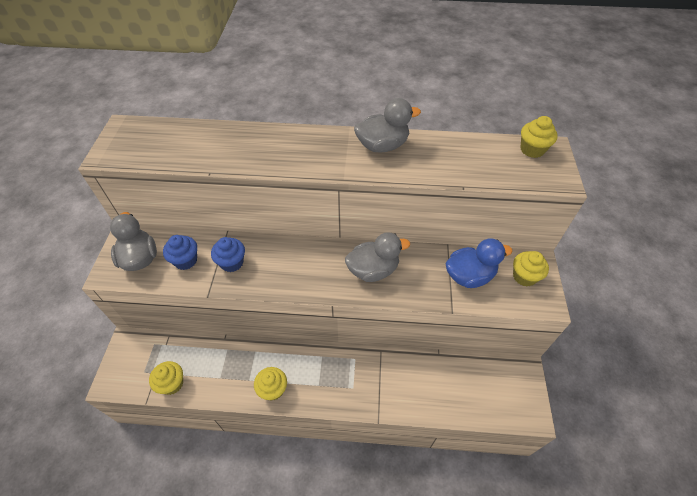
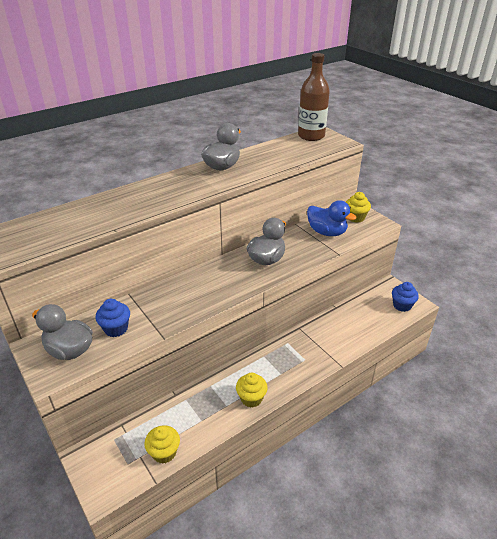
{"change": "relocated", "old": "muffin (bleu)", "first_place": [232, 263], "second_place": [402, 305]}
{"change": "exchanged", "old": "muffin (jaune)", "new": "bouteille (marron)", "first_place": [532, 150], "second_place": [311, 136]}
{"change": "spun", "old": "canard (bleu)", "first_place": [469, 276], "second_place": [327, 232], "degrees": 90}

================

- Task directions: Give back the entire listing verbatim, without the pictures.

- Exercise result:
{"change": "relocated", "old": "muffin (bleu)", "first_place": [232, 263], "second_place": [402, 305]}
{"change": "exchanged", "old": "muffin (jaune)", "new": "bouteille (marron)", "first_place": [532, 150], "second_place": [311, 136]}
{"change": "spun", "old": "canard (bleu)", "first_place": [469, 276], "second_place": [327, 232], "degrees": 90}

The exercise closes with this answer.